» **Data excerpts**
-- Opening Marker --

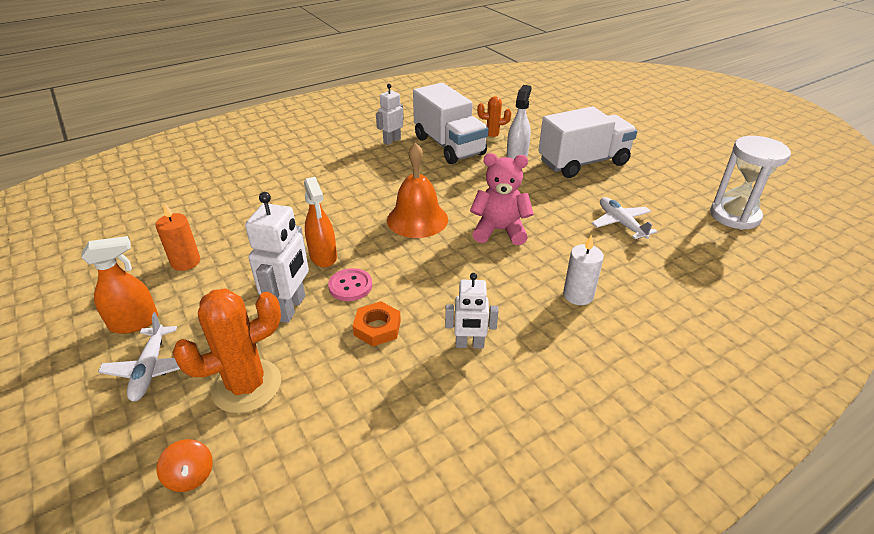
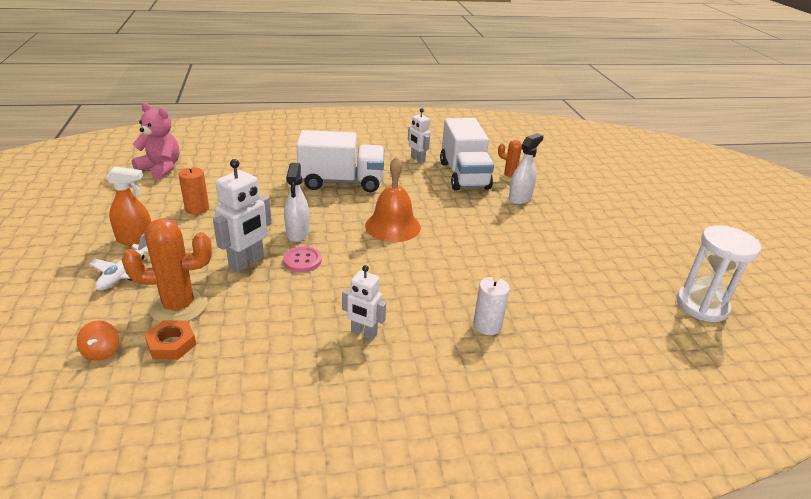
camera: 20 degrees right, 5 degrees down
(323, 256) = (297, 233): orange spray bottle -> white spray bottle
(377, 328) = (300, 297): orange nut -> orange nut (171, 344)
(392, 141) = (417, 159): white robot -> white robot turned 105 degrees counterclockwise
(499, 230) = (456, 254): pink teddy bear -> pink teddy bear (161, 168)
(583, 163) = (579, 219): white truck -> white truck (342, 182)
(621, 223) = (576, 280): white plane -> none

-- Closing Marker --
-- Opening Marker --

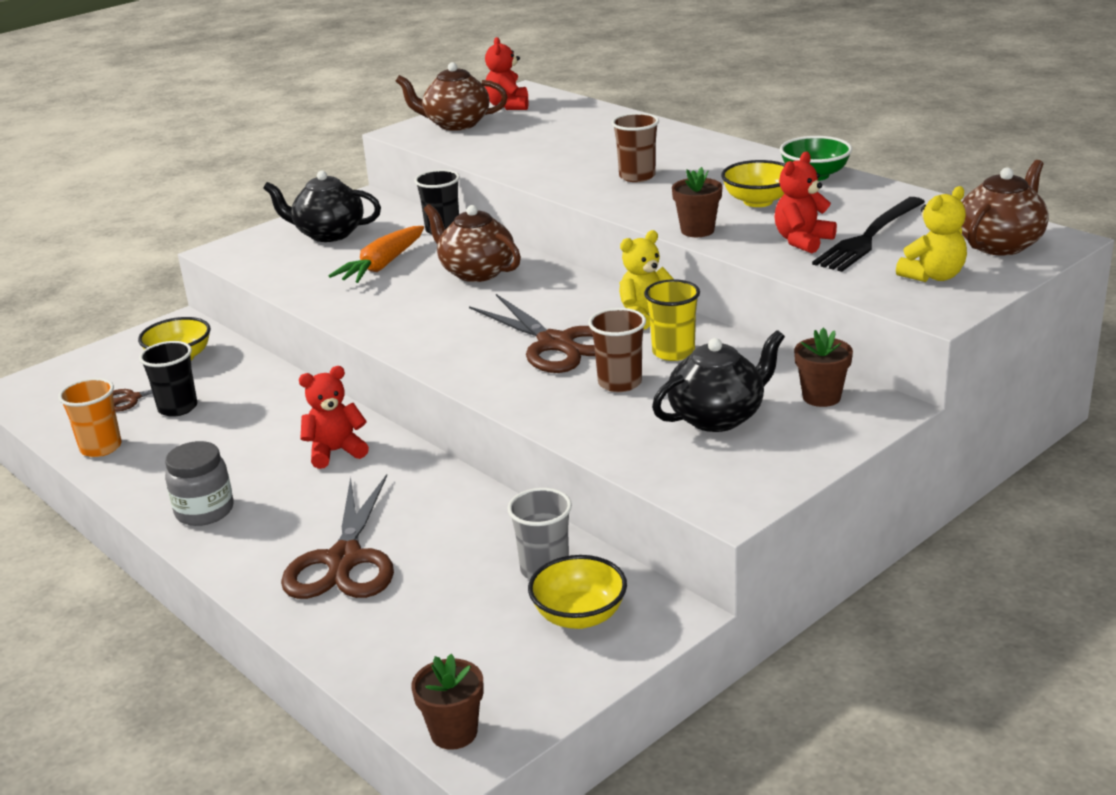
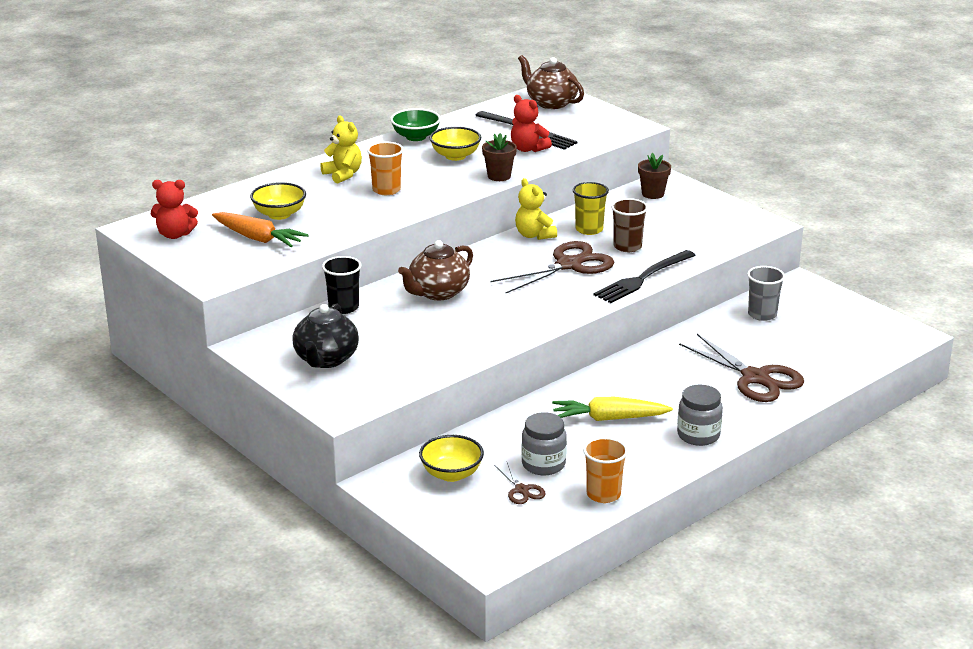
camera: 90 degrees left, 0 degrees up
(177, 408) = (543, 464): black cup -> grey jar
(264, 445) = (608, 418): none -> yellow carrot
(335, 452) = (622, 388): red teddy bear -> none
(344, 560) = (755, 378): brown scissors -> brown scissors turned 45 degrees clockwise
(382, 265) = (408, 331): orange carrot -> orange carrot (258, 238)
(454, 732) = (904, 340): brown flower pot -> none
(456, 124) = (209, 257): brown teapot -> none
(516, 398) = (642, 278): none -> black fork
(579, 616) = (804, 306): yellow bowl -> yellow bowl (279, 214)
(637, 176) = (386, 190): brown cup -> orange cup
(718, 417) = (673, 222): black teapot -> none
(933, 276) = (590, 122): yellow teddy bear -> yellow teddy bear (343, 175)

-- Closing Marker --
-- Opening Marker --

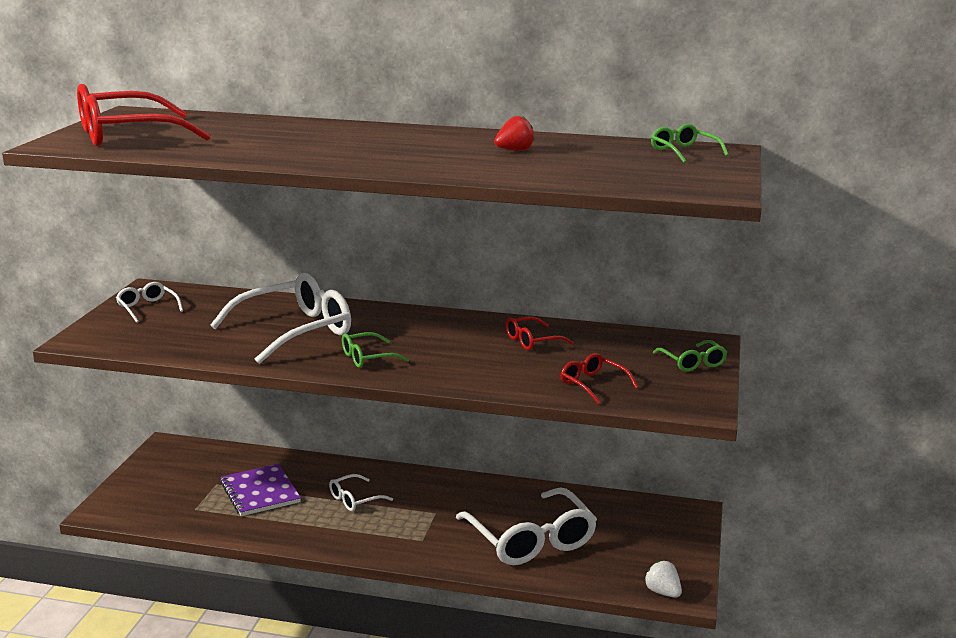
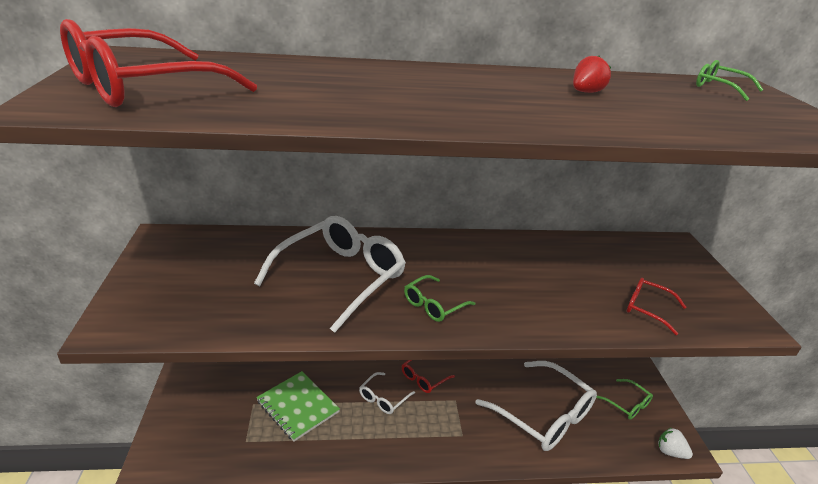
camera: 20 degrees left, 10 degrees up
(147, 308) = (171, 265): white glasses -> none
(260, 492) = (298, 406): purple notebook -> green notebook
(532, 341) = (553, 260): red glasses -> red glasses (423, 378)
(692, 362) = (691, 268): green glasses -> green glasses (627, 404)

-- Closing Marker --

» **Task requirements**
Among the lines of the preceding data, which ones hold the word "teddy"? List them.

» **Answer below**
(499, 230) = (456, 254): pink teddy bear -> pink teddy bear (161, 168)
(335, 452) = (622, 388): red teddy bear -> none
(933, 276) = (590, 122): yellow teddy bear -> yellow teddy bear (343, 175)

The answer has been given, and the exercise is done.